**ASSIGNED TASK**.
The copy you produce must hold every record exactly, and none of the images.

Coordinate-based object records
=== Begin Enclosure ===

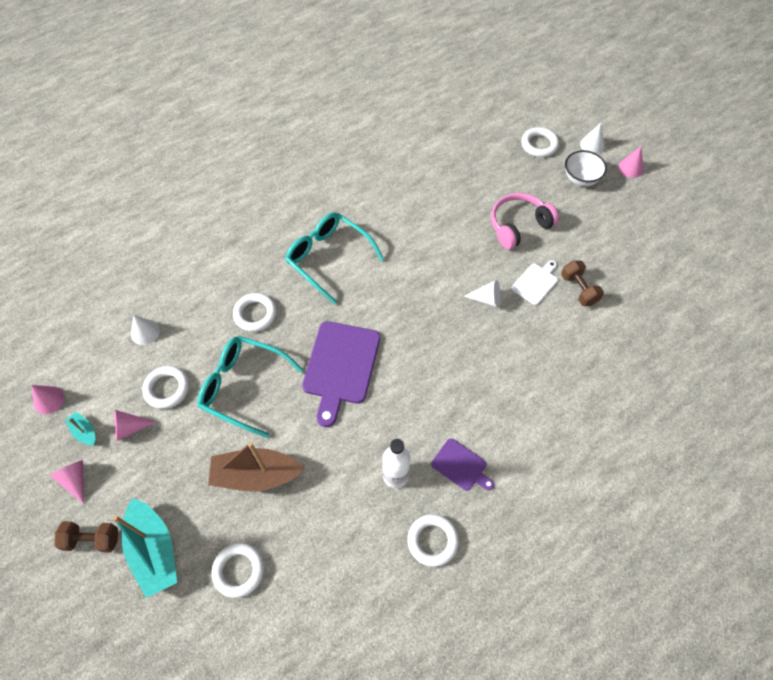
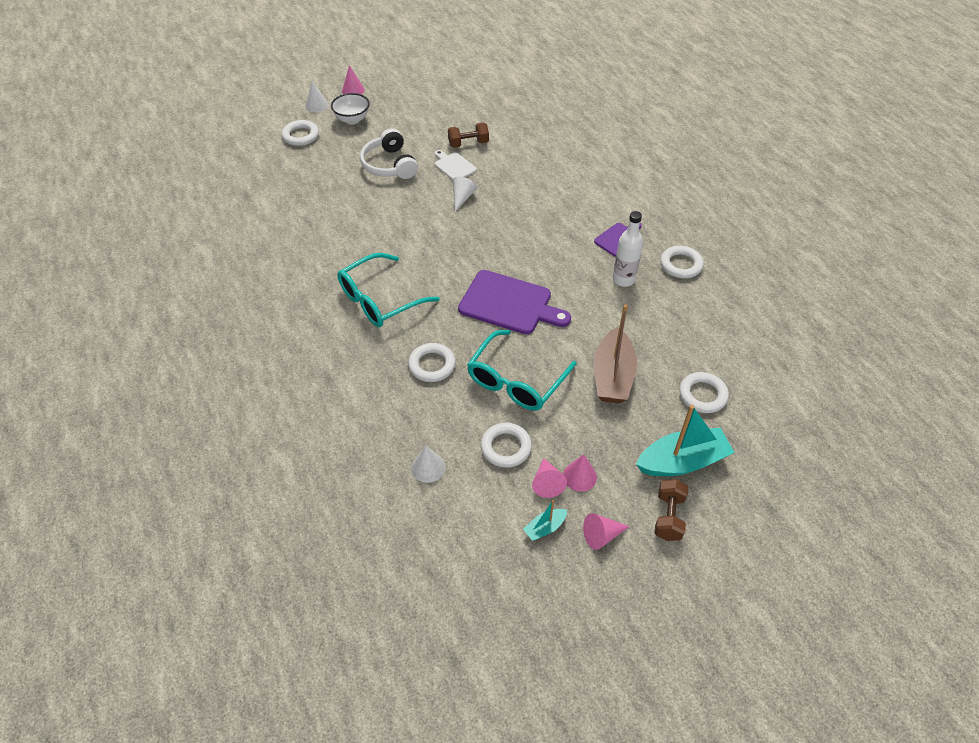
camera: 80 degrees left, 10 degrees down
pink cone [31,385,65,414] -> pink cone moved to [563,454,597,492]
pink headphones [491,193,559,249] -> white headphones [360,128,418,179]

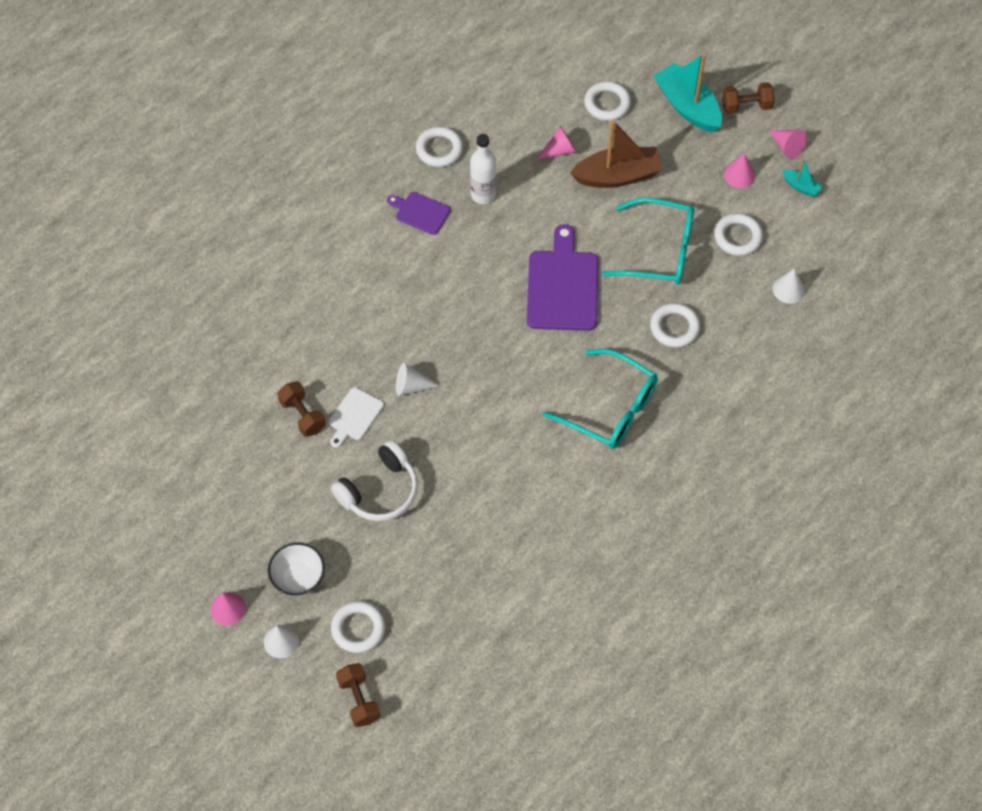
camera: 110 degrees left, 10 degrees up
pink cone [532,459,567,498] -> pink cone moved to [536,126,576,160]
none -> brown dumbbell [336,663,380,727]

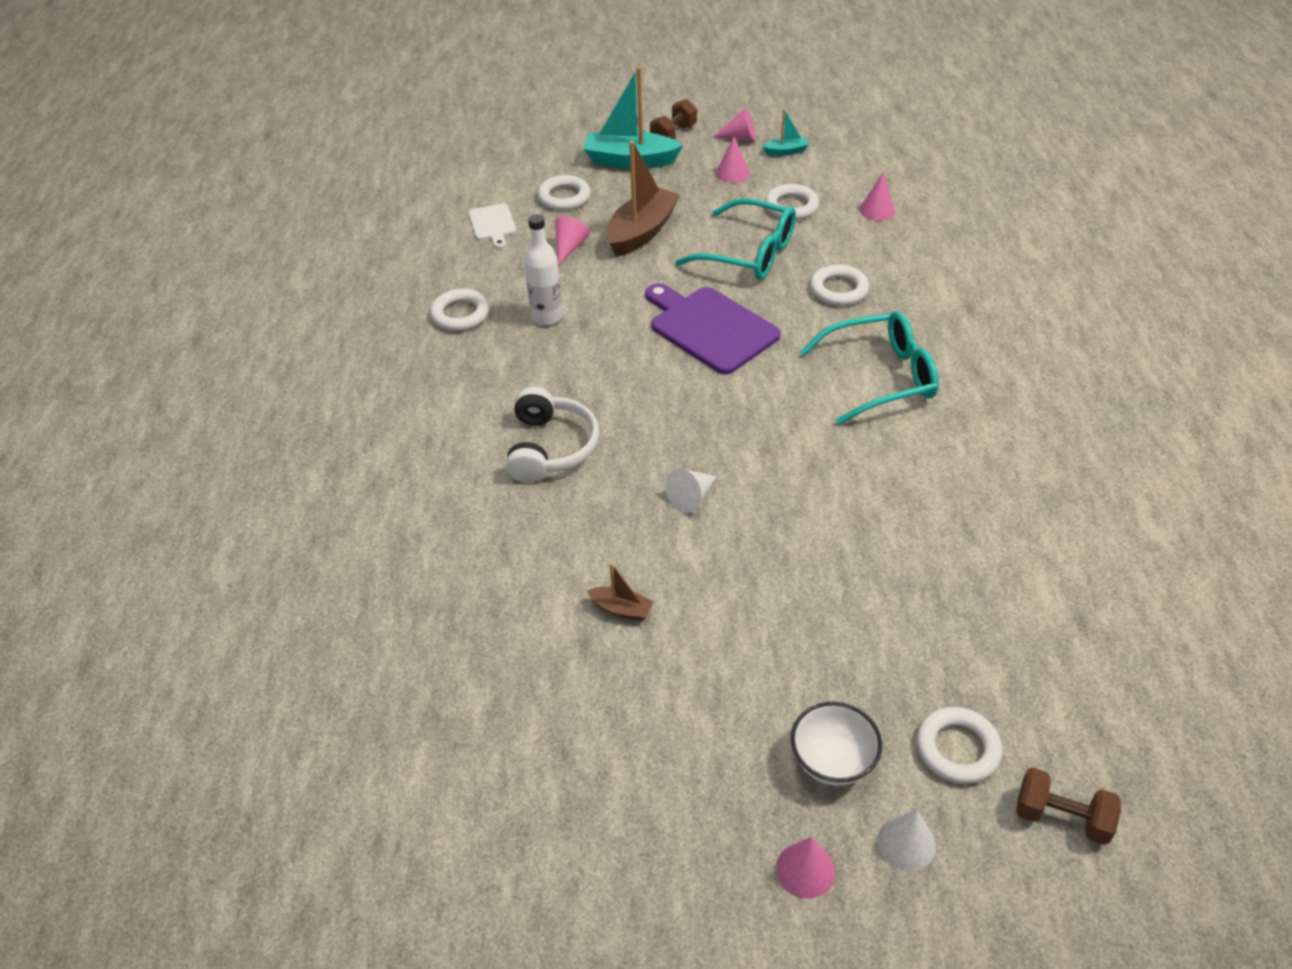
camera: 45 degrees left, 15 degrees down
brown dumbbell [277,381,326,437] -> brown boat [587,563,654,621]
white cutting board [329,387,384,448] -> white cutting board moved to [468,203,517,249]
white headphones [331,440,418,521] -> white headphones moved to [506,387,599,482]
purple cutting board [387,192,451,235] -> none
turquoise glasses [602,197,694,284] -> turquoise glasses turned 60 degrees clockwise [675,198,796,280]
white cone [773,268,805,304] -> pink cone [860,173,895,221]

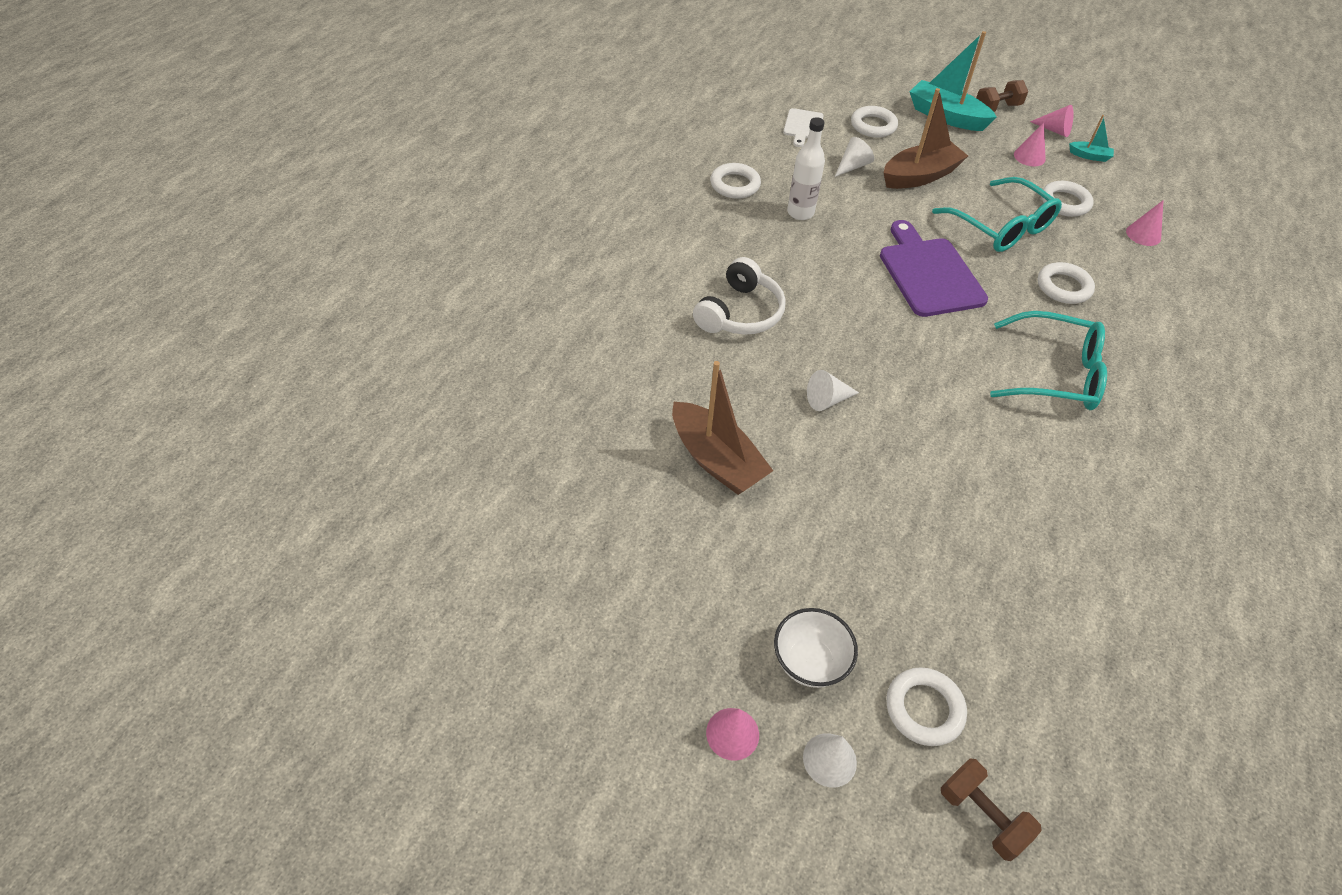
camera: 25 degrees right, 5 degrees up
pink cone [555,217,590,266] -> white cone [835,137,874,177]
brown boat [587,563,654,621] -> brown boat [672,361,773,495], size x2.11

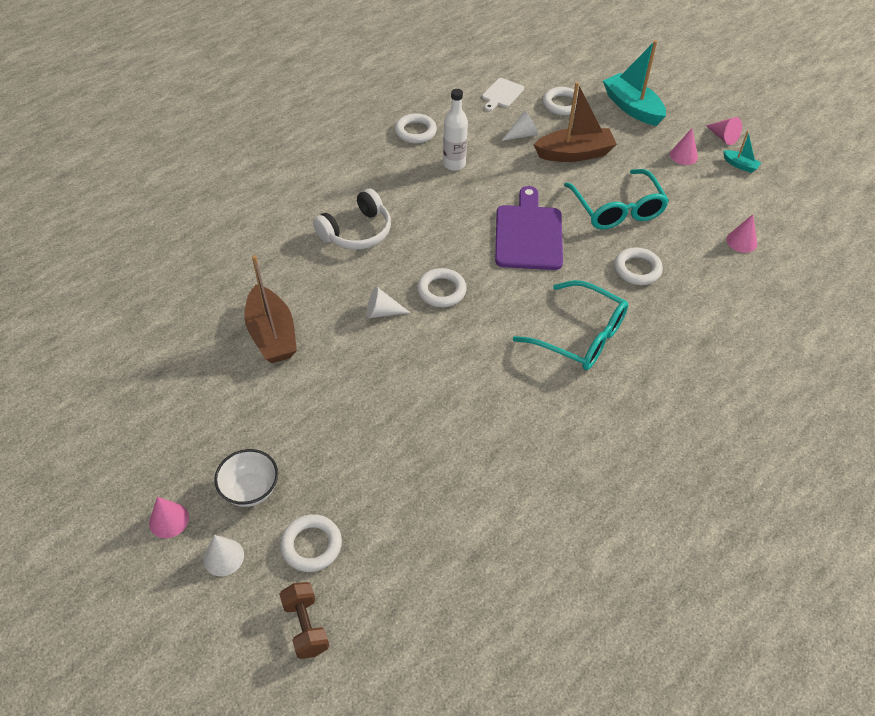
camera: 20 degrees right, 0 degrees up
brown dumbbell [976,80,1028,112] -> none
white ring [1041,181,1094,217] -> white ring moved to [417,268,466,307]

=== End Enclosure ===

**RESPONSE**.
camera: 80 degrees left, 10 degrees down
pink cone [31,385,65,414] -> pink cone moved to [563,454,597,492]
pink headphones [491,193,559,249] -> white headphones [360,128,418,179]

camera: 110 degrees left, 10 degrees up
pink cone [532,459,567,498] -> pink cone moved to [536,126,576,160]
none -> brown dumbbell [336,663,380,727]

camera: 45 degrees left, 15 degrees down
brown dumbbell [277,381,326,437] -> brown boat [587,563,654,621]
white cutting board [329,387,384,448] -> white cutting board moved to [468,203,517,249]
white headphones [331,440,418,521] -> white headphones moved to [506,387,599,482]
purple cutting board [387,192,451,235] -> none
turquoise glasses [602,197,694,284] -> turquoise glasses turned 60 degrees clockwise [675,198,796,280]
white cone [773,268,805,304] -> pink cone [860,173,895,221]

camera: 25 degrees right, 5 degrees up
pink cone [555,217,590,266] -> white cone [835,137,874,177]
brown boat [587,563,654,621] -> brown boat [672,361,773,495], size x2.11

camera: 20 degrees right, 0 degrees up
brown dumbbell [976,80,1028,112] -> none
white ring [1041,181,1094,217] -> white ring moved to [417,268,466,307]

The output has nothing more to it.